◆ Your assignment ◆
Write the data out again, character for character, with no images.

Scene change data
————

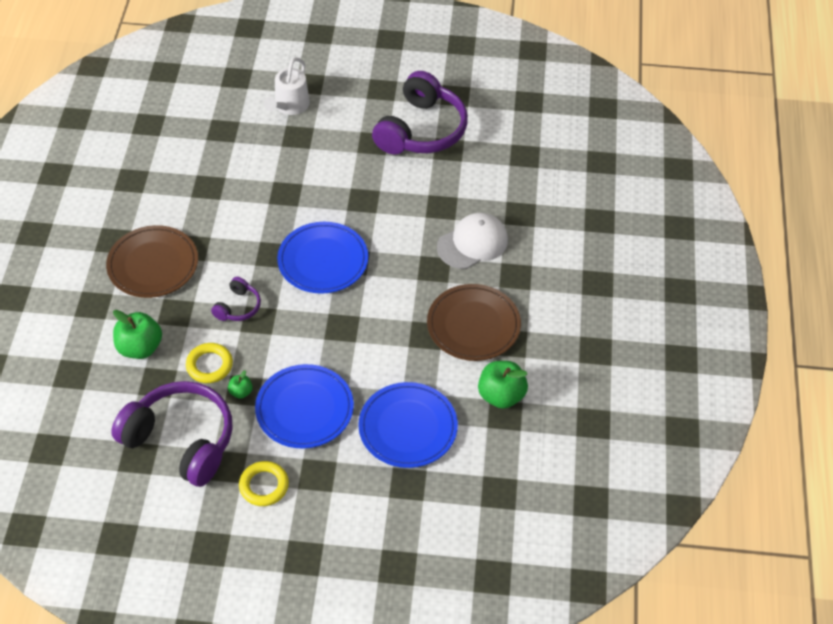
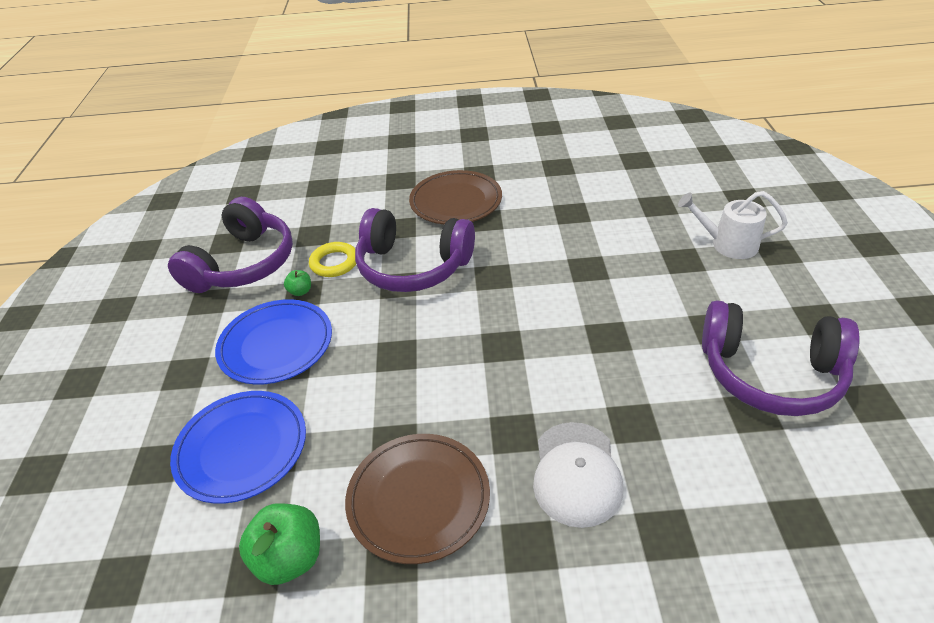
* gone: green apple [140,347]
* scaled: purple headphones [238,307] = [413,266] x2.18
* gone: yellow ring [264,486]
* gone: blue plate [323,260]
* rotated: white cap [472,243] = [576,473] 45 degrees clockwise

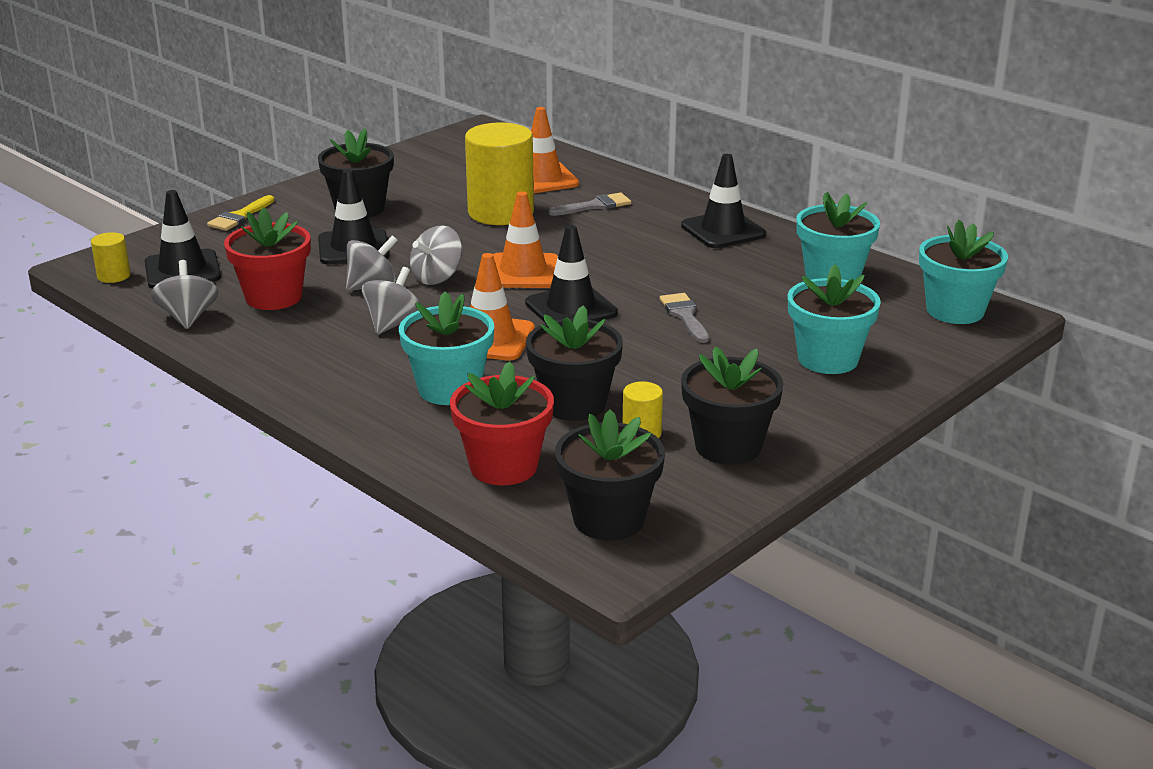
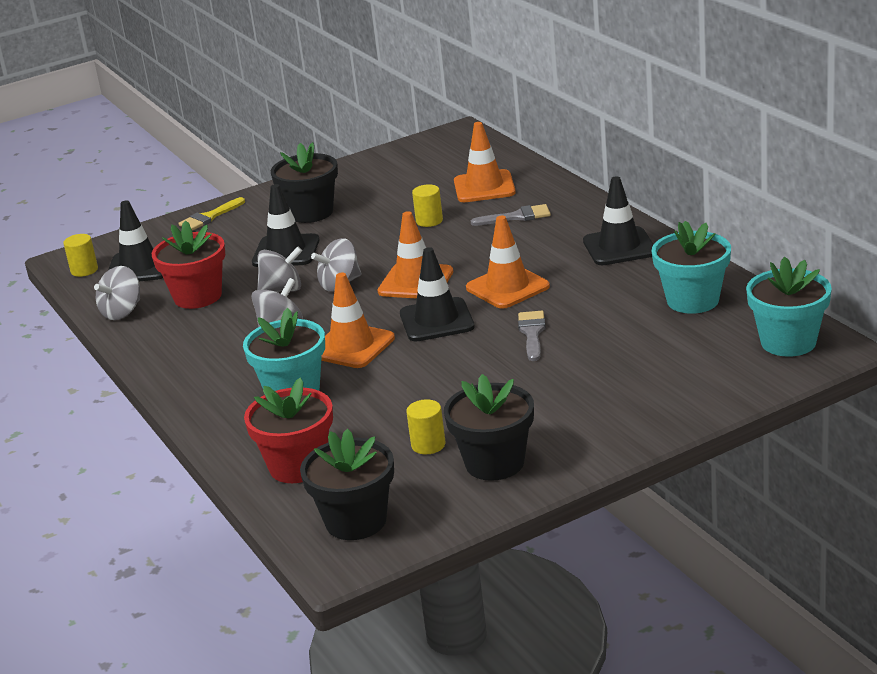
* rotated: grey spinning top [188,317] = [122,312] 150 degrees counterclockwise
* scaled: yellow cylinder [500,212] = [429,221] x0.45
* gone: black flower pot [574,404]
* gone: turquoise flower pot [828,359]
* new: orange traffic cone [507,287]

————

◆ Task output ◆
* gone: green apple [140,347]
* scaled: purple headphones [238,307] = [413,266] x2.18
* gone: yellow ring [264,486]
* gone: blue plate [323,260]
* rotated: white cap [472,243] = [576,473] 45 degrees clockwise

* rotated: grey spinning top [188,317] = [122,312] 150 degrees counterclockwise
* scaled: yellow cylinder [500,212] = [429,221] x0.45
* gone: black flower pot [574,404]
* gone: turquoise flower pot [828,359]
* new: orange traffic cone [507,287]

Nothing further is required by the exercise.